Assignment ->
Filter the records for lines holding the string "switch".

»»

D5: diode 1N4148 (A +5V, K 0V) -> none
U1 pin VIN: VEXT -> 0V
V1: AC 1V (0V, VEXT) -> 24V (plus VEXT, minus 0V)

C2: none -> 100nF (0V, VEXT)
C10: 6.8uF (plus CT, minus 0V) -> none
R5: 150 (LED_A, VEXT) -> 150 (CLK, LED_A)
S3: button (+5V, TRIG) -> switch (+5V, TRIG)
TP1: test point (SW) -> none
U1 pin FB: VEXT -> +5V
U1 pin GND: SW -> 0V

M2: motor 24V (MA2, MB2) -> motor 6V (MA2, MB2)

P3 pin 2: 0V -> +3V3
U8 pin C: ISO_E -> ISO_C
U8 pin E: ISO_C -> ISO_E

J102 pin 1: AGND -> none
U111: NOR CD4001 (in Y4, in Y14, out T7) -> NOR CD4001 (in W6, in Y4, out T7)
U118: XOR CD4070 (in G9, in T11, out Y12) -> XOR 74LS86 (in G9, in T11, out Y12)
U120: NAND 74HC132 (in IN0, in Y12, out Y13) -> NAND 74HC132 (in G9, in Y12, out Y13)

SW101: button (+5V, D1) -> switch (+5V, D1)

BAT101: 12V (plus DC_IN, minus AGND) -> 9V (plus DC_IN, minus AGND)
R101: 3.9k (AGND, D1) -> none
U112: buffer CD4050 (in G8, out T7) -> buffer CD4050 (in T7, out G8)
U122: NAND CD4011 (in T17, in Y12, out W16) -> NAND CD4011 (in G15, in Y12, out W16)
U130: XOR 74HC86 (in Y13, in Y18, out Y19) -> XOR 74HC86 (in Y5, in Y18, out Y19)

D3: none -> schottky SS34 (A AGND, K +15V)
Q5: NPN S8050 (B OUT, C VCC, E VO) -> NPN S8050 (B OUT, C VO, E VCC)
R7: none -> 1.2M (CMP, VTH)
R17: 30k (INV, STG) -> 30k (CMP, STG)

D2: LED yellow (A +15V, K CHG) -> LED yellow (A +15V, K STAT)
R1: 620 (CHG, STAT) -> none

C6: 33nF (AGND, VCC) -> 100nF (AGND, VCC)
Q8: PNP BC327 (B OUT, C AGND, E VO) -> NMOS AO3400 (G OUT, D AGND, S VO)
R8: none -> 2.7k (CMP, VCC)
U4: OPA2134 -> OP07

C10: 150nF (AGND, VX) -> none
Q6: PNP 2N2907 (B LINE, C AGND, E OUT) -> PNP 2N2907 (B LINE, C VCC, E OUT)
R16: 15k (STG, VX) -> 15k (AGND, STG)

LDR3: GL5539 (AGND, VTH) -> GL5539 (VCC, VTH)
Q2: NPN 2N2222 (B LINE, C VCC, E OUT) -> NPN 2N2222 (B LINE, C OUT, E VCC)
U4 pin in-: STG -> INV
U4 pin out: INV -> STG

««

Expected answer ->
S3: button (+5V, TRIG) -> switch (+5V, TRIG)
SW101: button (+5V, D1) -> switch (+5V, D1)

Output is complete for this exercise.